■ **Requirement**
Reproduce the entries word for word but drop every picture.

▬▬▬

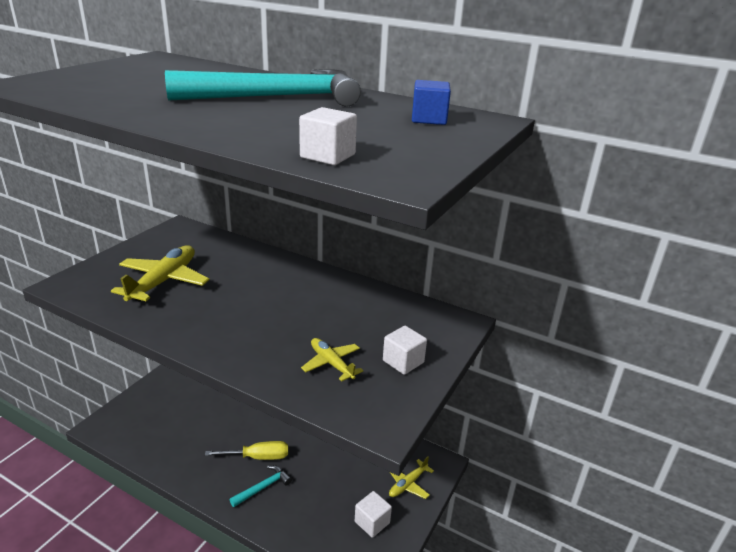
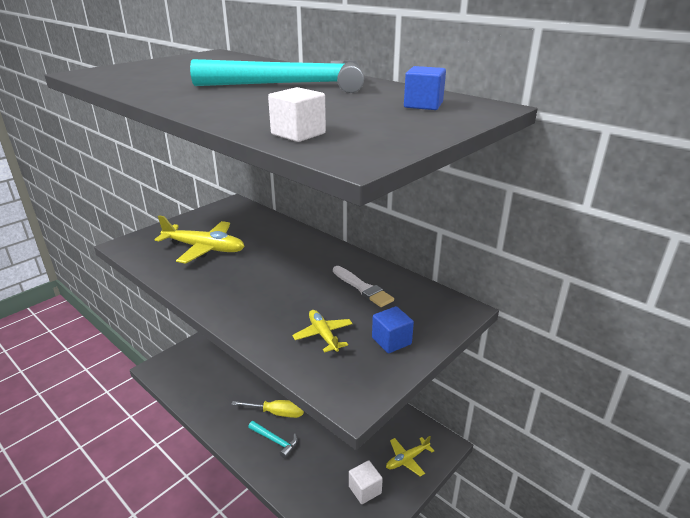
camera: 15 degrees right, 0 degrees up
(163, 281) = (204, 248): yellow plane -> yellow plane turned 75 degrees clockwise
(263, 487) = (275, 440): turquoise hammer -> turquoise hammer turned 60 degrees clockwise
(356, 310) = (363, 288): none -> white brush
(403, 361) = (391, 341): white cube -> blue cube

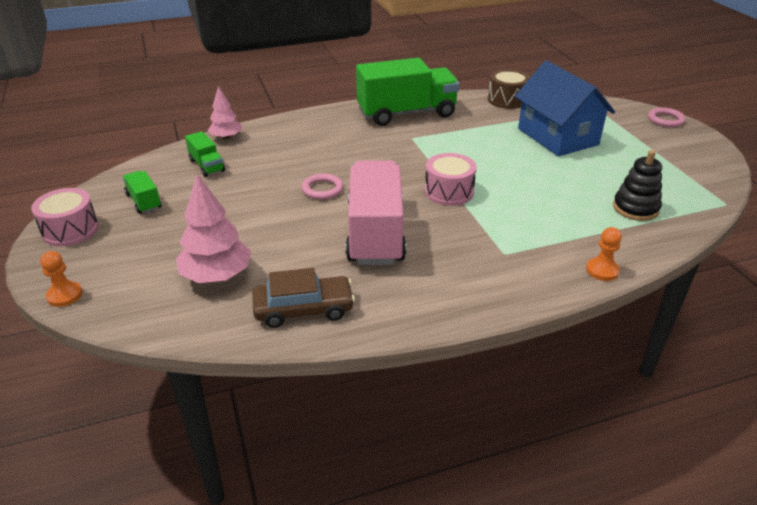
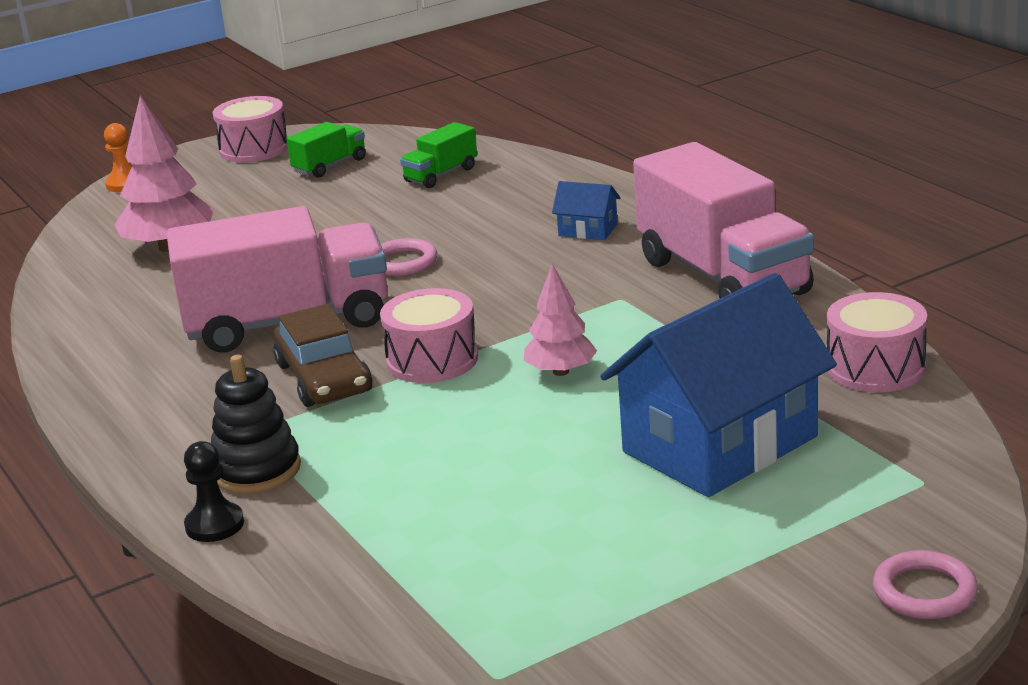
camera: 80 degrees right, 10 degrees down
(226, 137) = (536, 165): pink tree -> pink tree (561, 371)
(304, 309) = (104, 311): brown car -> brown car (324, 378)
(327, 135) = (588, 230): none -> blue house
(406, 113) = (722, 277): green truck -> pink truck
(507, 100) = (875, 368): brown drum -> pink drum
(602, 270) = (214, 525): orange pawn -> black pawn
(635, 208) = (437, 554): black stacking toy -> black stacking toy (256, 470)

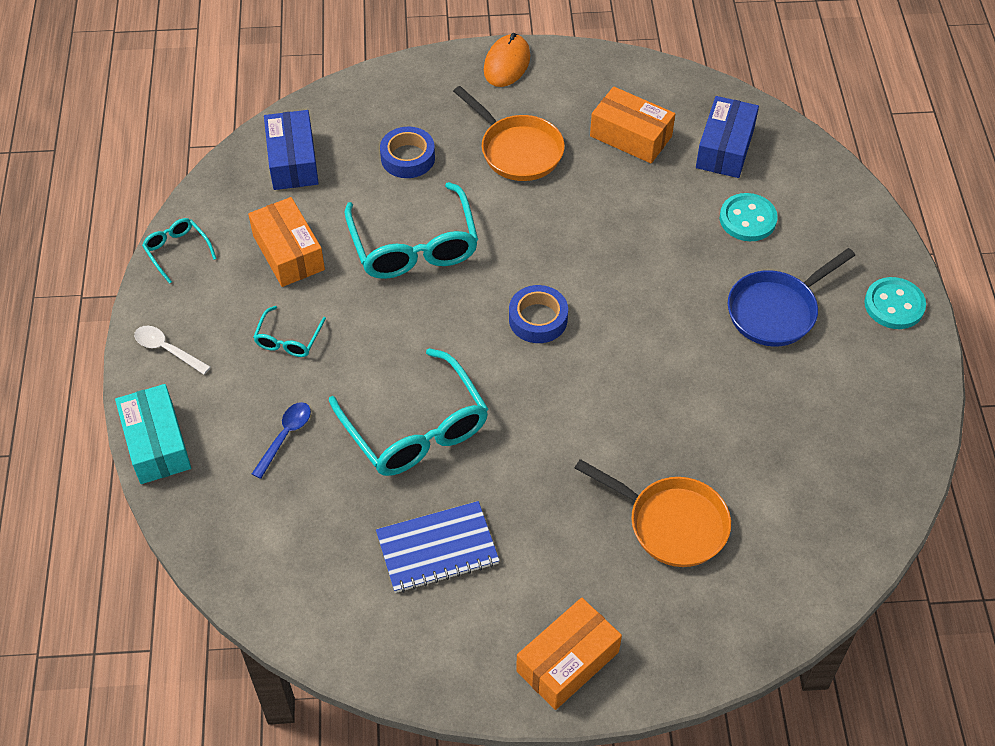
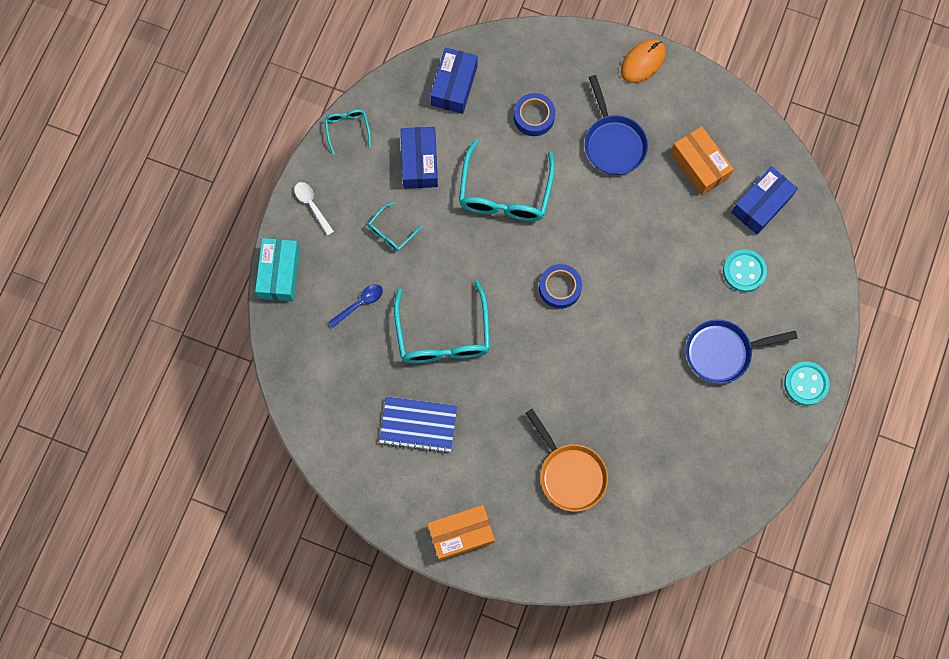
camera: 25 degrees right, 20 degrees up
(288, 252) = (419, 162): orange box -> blue box
(518, 150) = (613, 143): orange pan -> blue pan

▬▬▬

■ **Completed exercise**
camera: 15 degrees right, 0 degrees up
(163, 281) = (204, 248): yellow plane -> yellow plane turned 75 degrees clockwise
(263, 487) = (275, 440): turquoise hammer -> turquoise hammer turned 60 degrees clockwise
(356, 310) = (363, 288): none -> white brush
(403, 361) = (391, 341): white cube -> blue cube

camera: 80 degrees right, 10 degrees down
(226, 137) = (536, 165): pink tree -> pink tree (561, 371)
(304, 309) = (104, 311): brown car -> brown car (324, 378)
(327, 135) = (588, 230): none -> blue house
(406, 113) = (722, 277): green truck -> pink truck
(507, 100) = (875, 368): brown drum -> pink drum
(602, 270) = (214, 525): orange pawn -> black pawn
(635, 208) = (437, 554): black stacking toy -> black stacking toy (256, 470)

camera: 25 degrees right, 20 degrees up
(288, 252) = (419, 162): orange box -> blue box
(518, 150) = (613, 143): orange pan -> blue pan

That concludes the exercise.